> GOAL OF THE EXERCISE
Return, unchanged, every line starting at the one with "C2: 680nF (GND, VSW) -> 3.3uF (GND, VSW)" and running through the last line of the material below, with nothing else added.

►

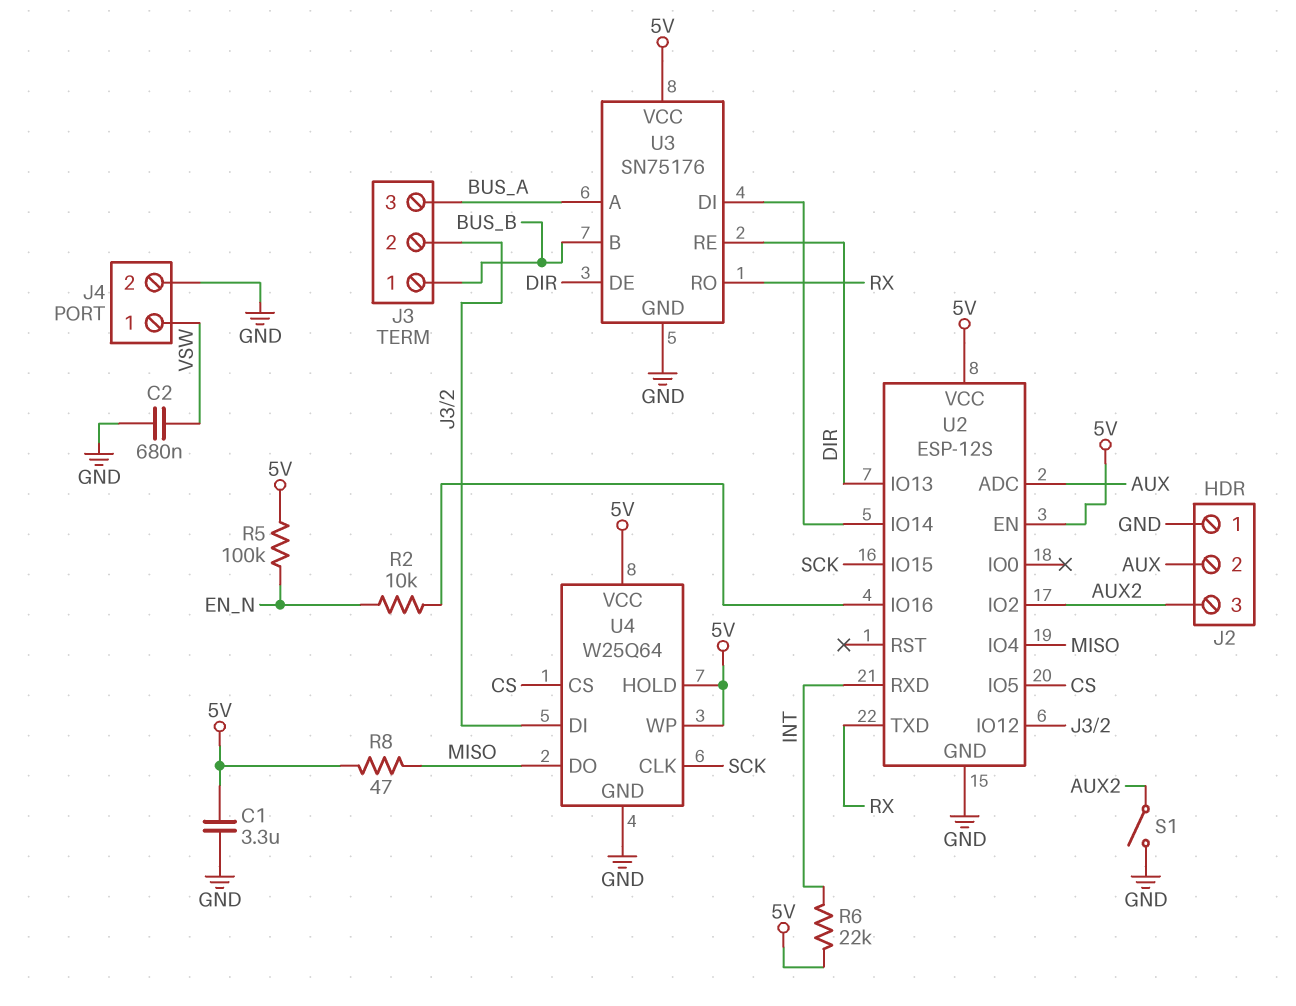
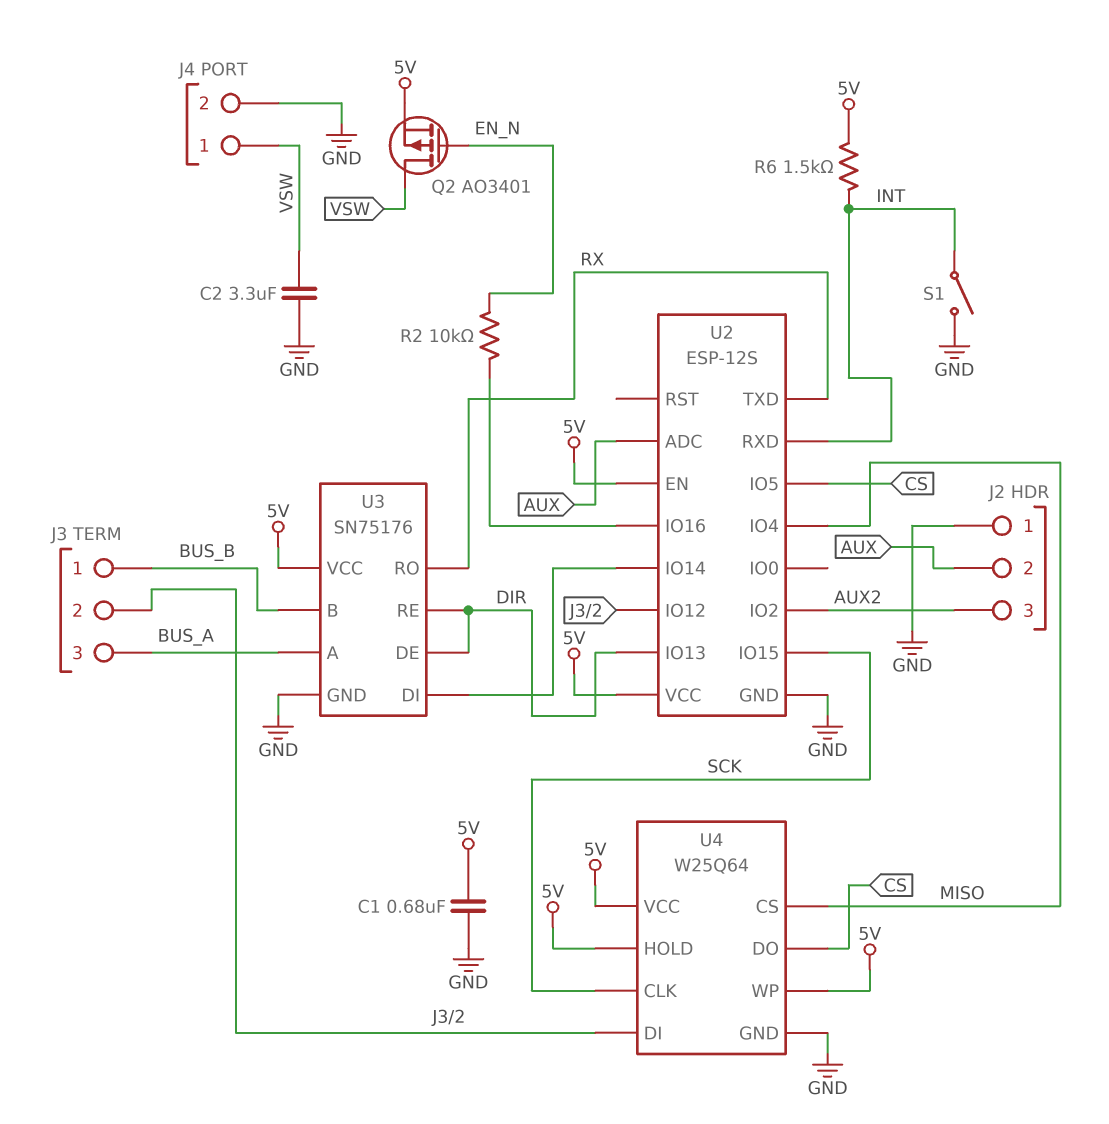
C1: 3.3uF (5V, GND) -> 680nF (5V, GND)
C2: 680nF (GND, VSW) -> 3.3uF (GND, VSW)
Q2: none -> PMOS AO3401 (G EN_N, D VSW, S 5V)
R5: 100k (5V, EN_N) -> none
R6: 22k (5V, INT) -> 1.5k (5V, INT)
R8: 47 (5V, MISO) -> none
S1: switch (AUX2, GND) -> switch (GND, INT)
U4 pin CS: CS -> MISO
U4 pin DO: MISO -> CS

◄

> YOUR RESPONSE
C2: 680nF (GND, VSW) -> 3.3uF (GND, VSW)
Q2: none -> PMOS AO3401 (G EN_N, D VSW, S 5V)
R5: 100k (5V, EN_N) -> none
R6: 22k (5V, INT) -> 1.5k (5V, INT)
R8: 47 (5V, MISO) -> none
S1: switch (AUX2, GND) -> switch (GND, INT)
U4 pin CS: CS -> MISO
U4 pin DO: MISO -> CS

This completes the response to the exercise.